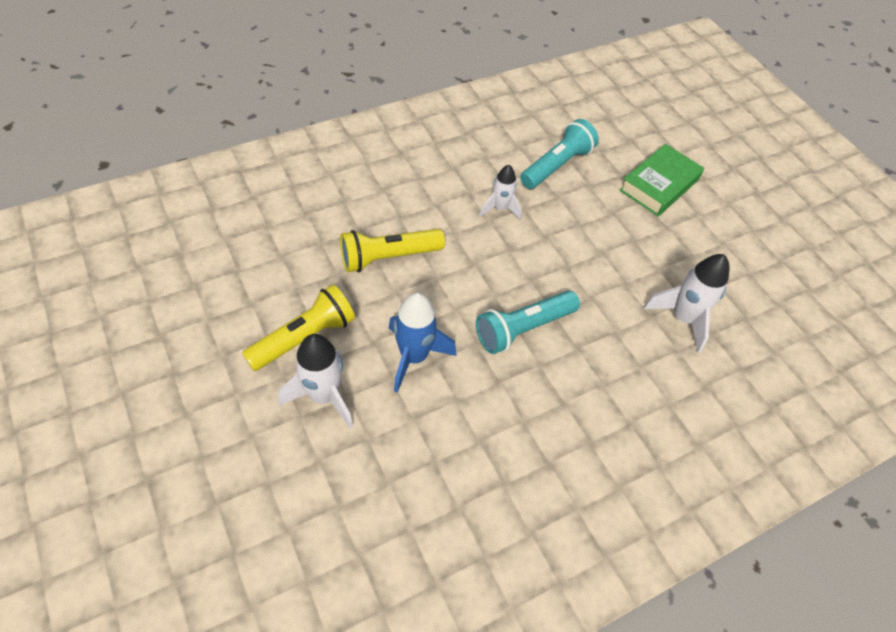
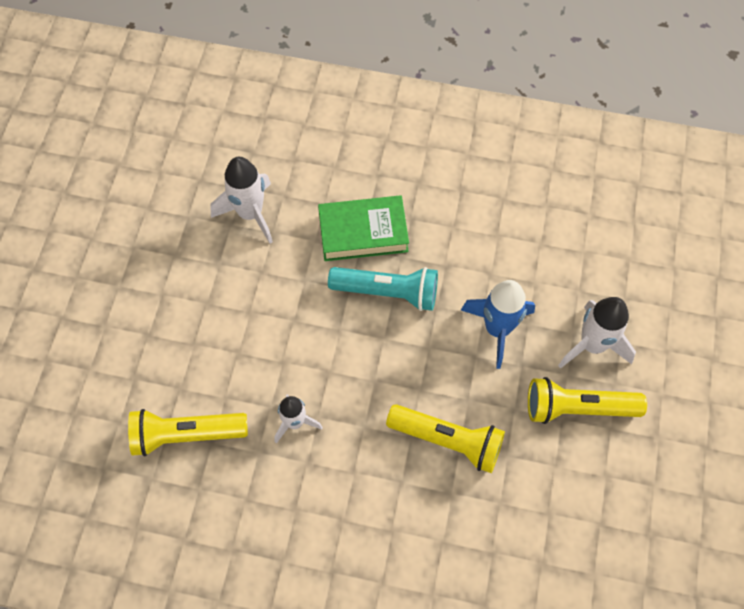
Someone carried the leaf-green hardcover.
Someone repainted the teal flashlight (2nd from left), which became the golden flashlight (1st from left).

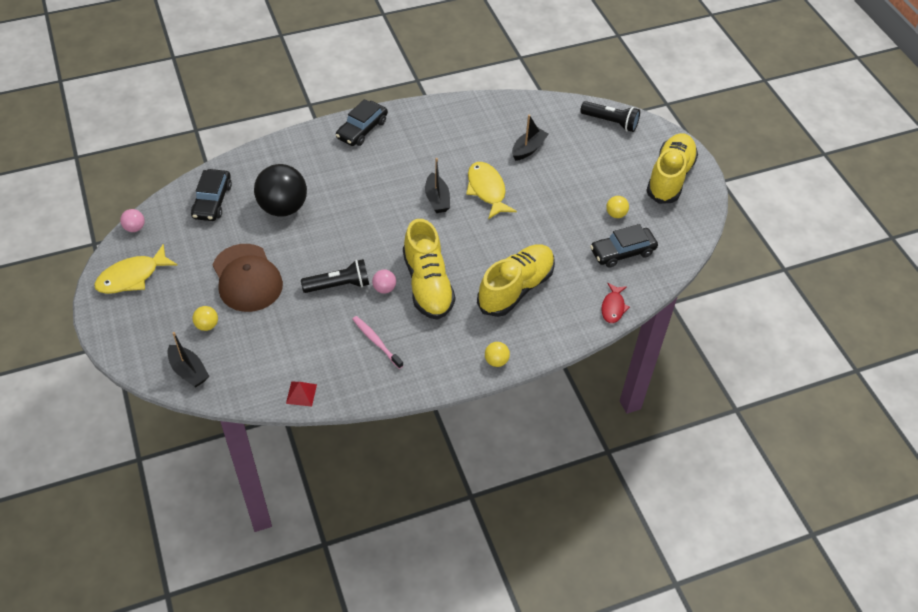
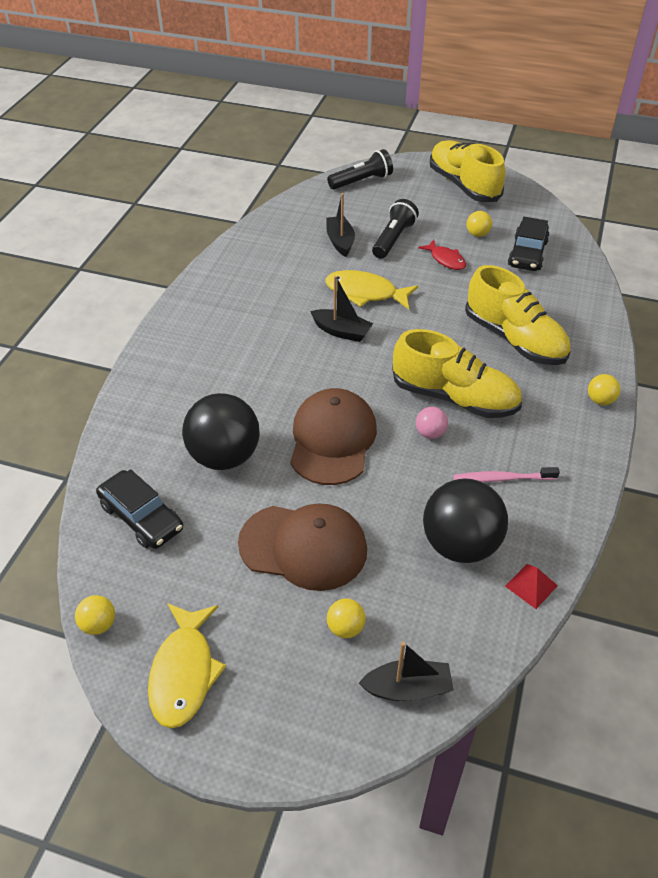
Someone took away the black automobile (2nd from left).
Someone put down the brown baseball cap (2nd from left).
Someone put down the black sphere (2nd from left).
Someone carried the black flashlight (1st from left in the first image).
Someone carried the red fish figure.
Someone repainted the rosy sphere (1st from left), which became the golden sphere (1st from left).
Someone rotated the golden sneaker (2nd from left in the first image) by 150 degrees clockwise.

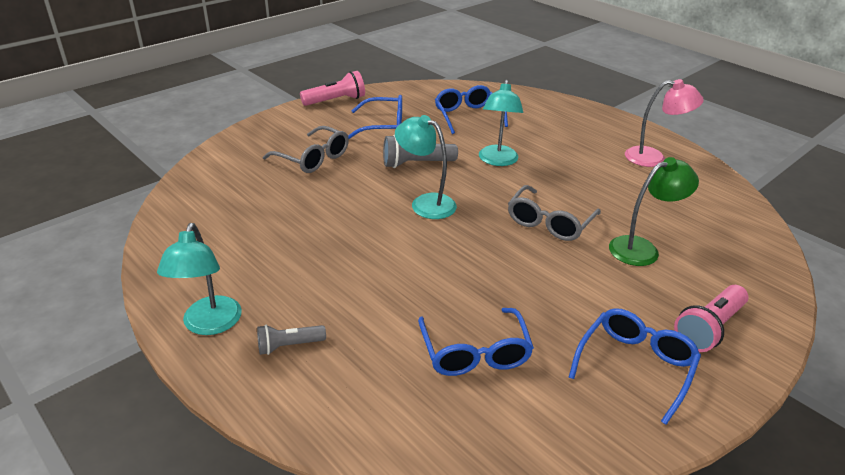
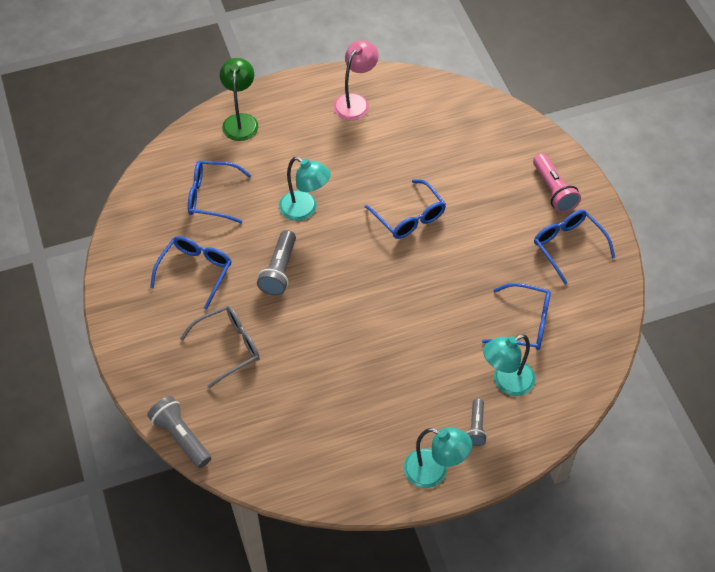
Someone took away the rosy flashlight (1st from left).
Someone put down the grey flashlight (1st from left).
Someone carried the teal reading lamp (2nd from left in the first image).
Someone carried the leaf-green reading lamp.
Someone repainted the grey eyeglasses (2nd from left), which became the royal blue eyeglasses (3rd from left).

○ ○ ○ ○ ○ ○ ○

Locate "Someone put down the grey" in the material, then quote the line that contains it and all lines after it through the final one.

[Solved problem]:
Someone put down the grey flashlight (1st from left).
Someone carried the teal reading lamp (2nd from left in the first image).
Someone carried the leaf-green reading lamp.
Someone repainted the grey eyeglasses (2nd from left), which became the royal blue eyeglasses (3rd from left).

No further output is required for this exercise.